• _PROBLEM DESCRIPTION_
Copy the records below in full and leave every image out of the copy.

═════ SOURCE DATA

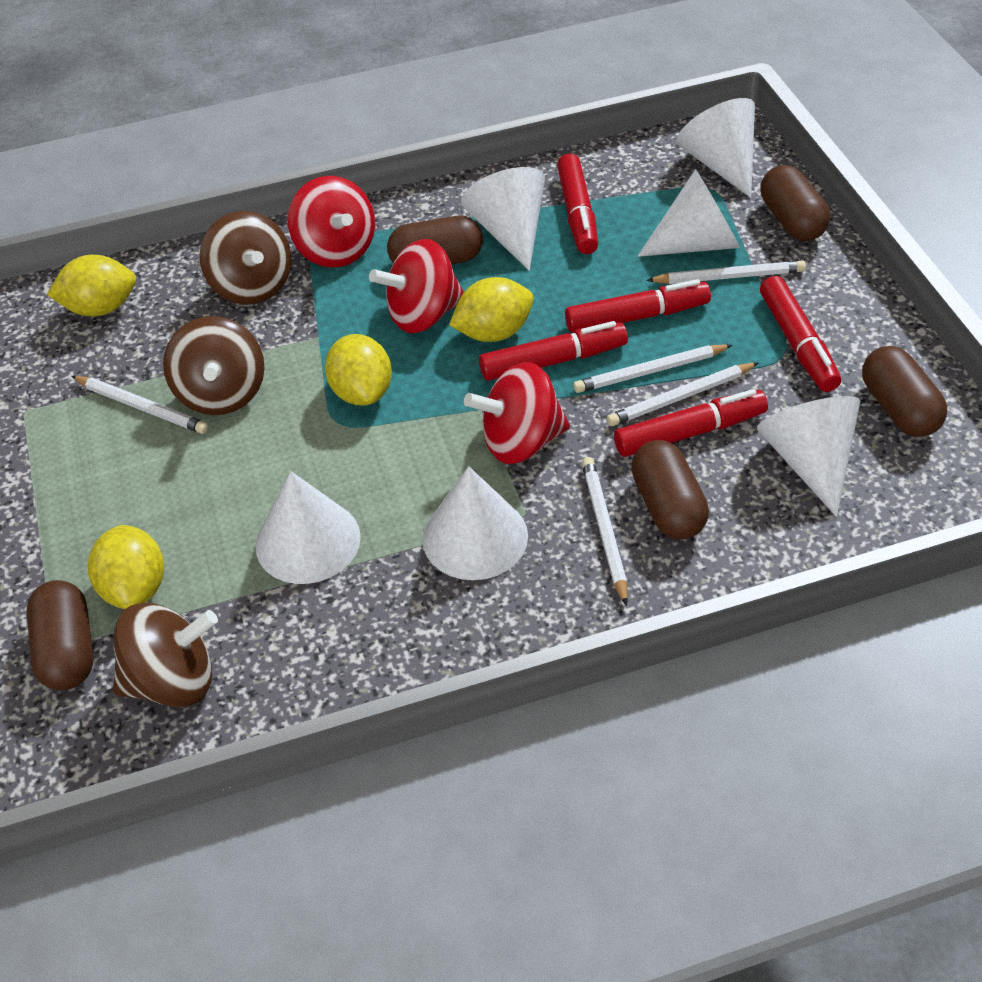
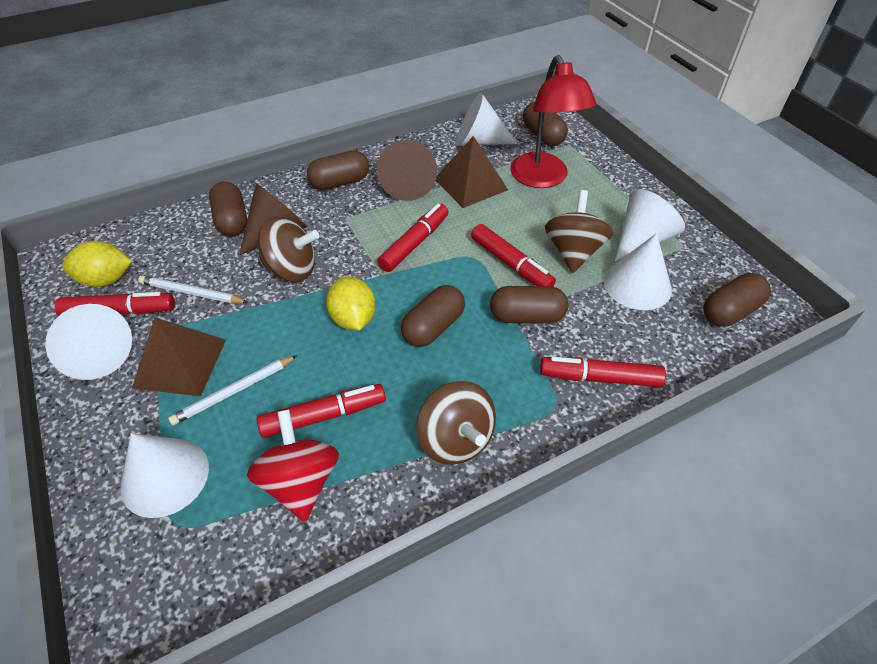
brown capsule: 5 -> 6
brown cone: 0 -> 2
brown pyramid: 0 -> 2
red lamp: 0 -> 1
red spinning top: 3 -> 1
white cone: 6 -> 5
white pencil: 5 -> 2
yellow lemon: 4 -> 2

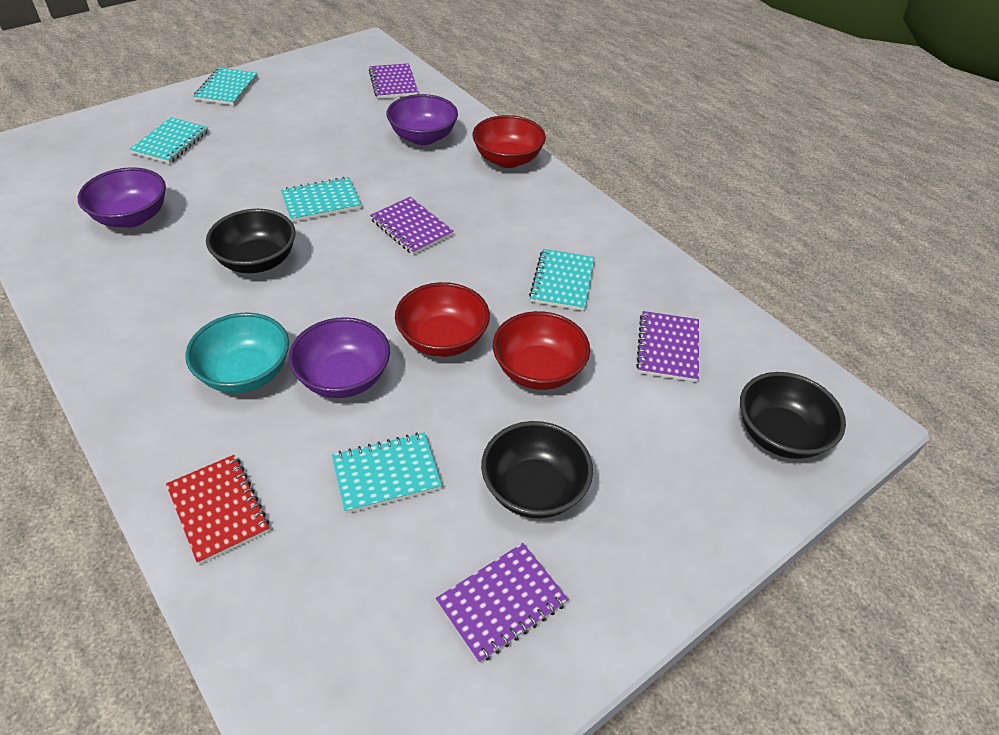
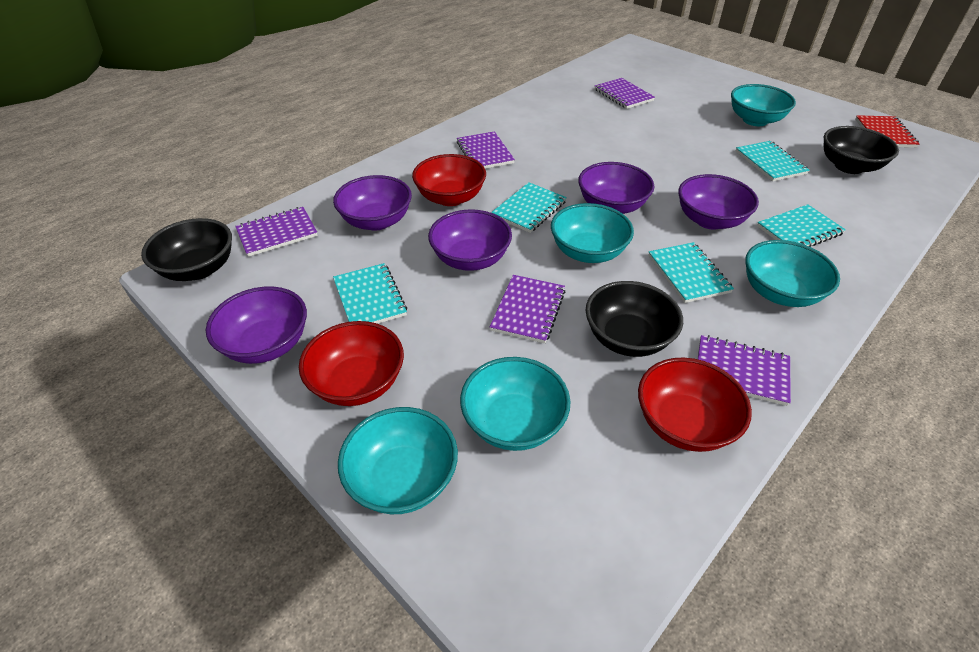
purple bowl: 3 -> 5
purple notebook: 4 -> 5
turquoise bowl: 1 -> 5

══════════

• _WRITTEN ANSWER_
brown capsule: 5 -> 6
brown cone: 0 -> 2
brown pyramid: 0 -> 2
red lamp: 0 -> 1
red spinning top: 3 -> 1
white cone: 6 -> 5
white pencil: 5 -> 2
yellow lemon: 4 -> 2

purple bowl: 3 -> 5
purple notebook: 4 -> 5
turquoise bowl: 1 -> 5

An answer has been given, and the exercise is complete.